DATA:
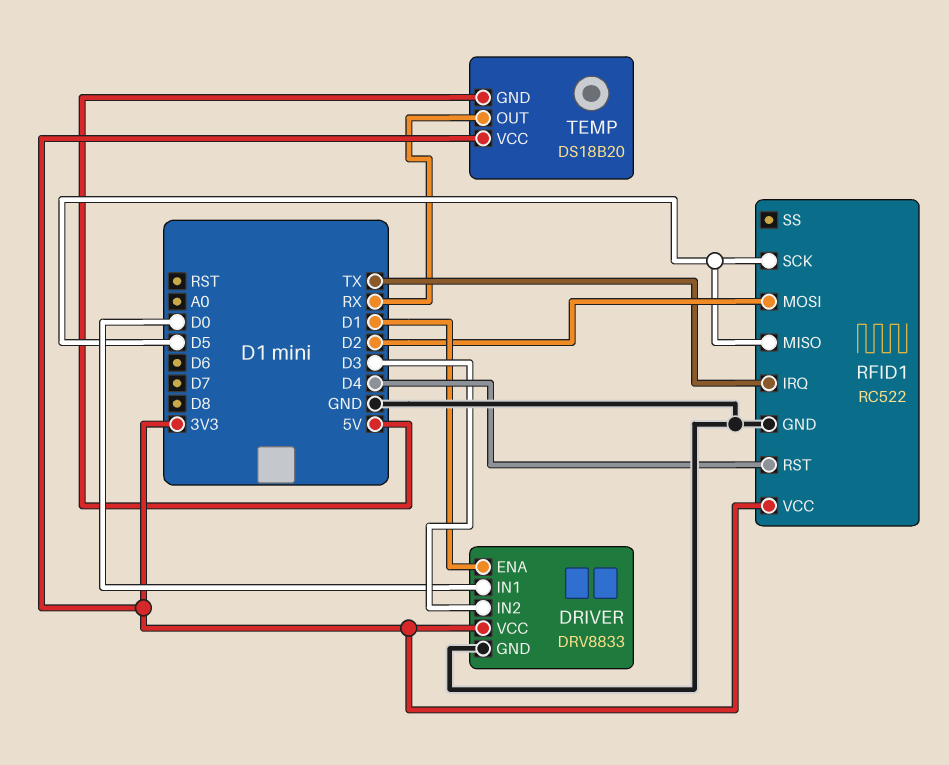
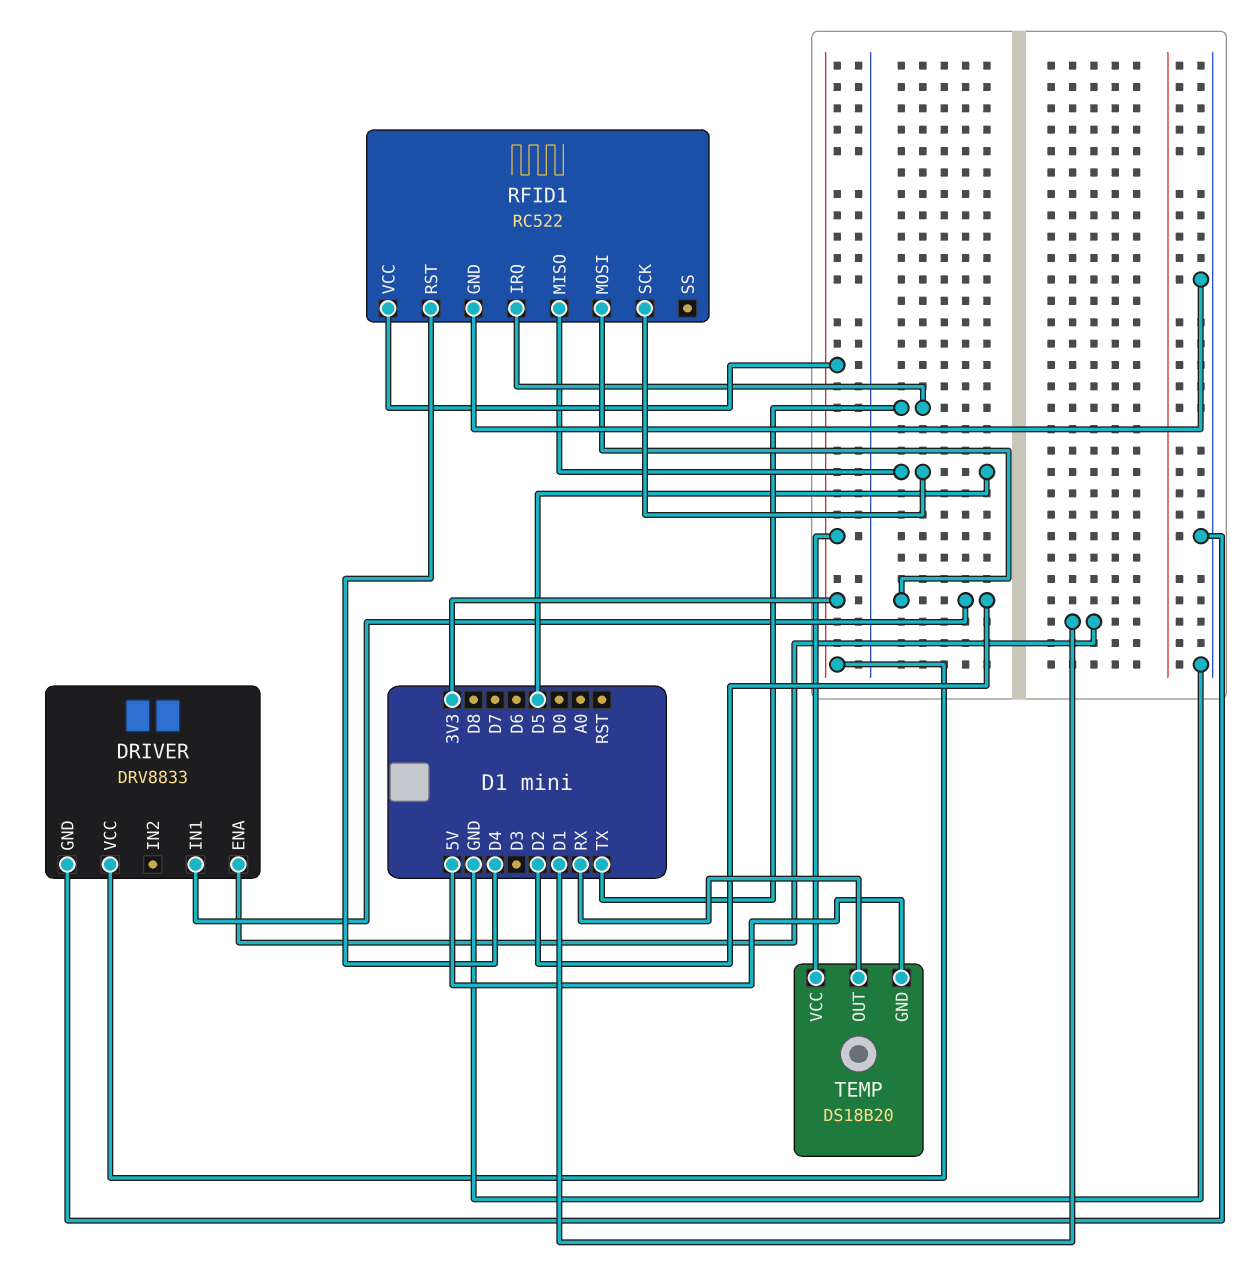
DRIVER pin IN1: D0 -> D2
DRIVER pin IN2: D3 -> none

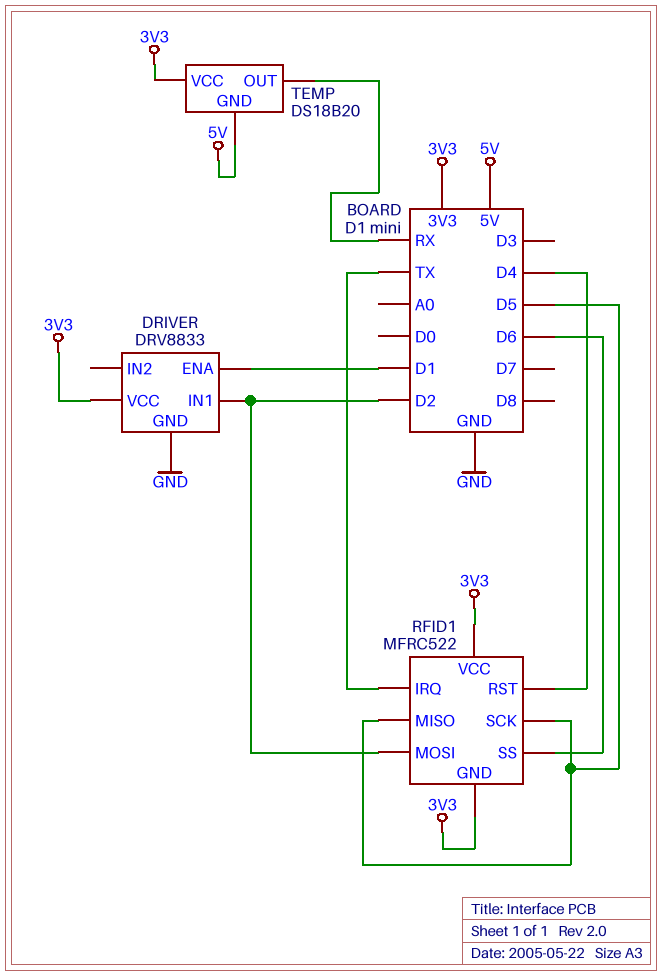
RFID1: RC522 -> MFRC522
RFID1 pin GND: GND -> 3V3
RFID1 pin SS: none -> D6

WORK TO BE COMPLETED:
Beginning with the line that holds "RFID1: RC522 -> MFRC522" and ending with the last line of the listing, output every line exactly. Leave out everything else.

EXERCISE ANSWER:
RFID1: RC522 -> MFRC522
RFID1 pin GND: GND -> 3V3
RFID1 pin SS: none -> D6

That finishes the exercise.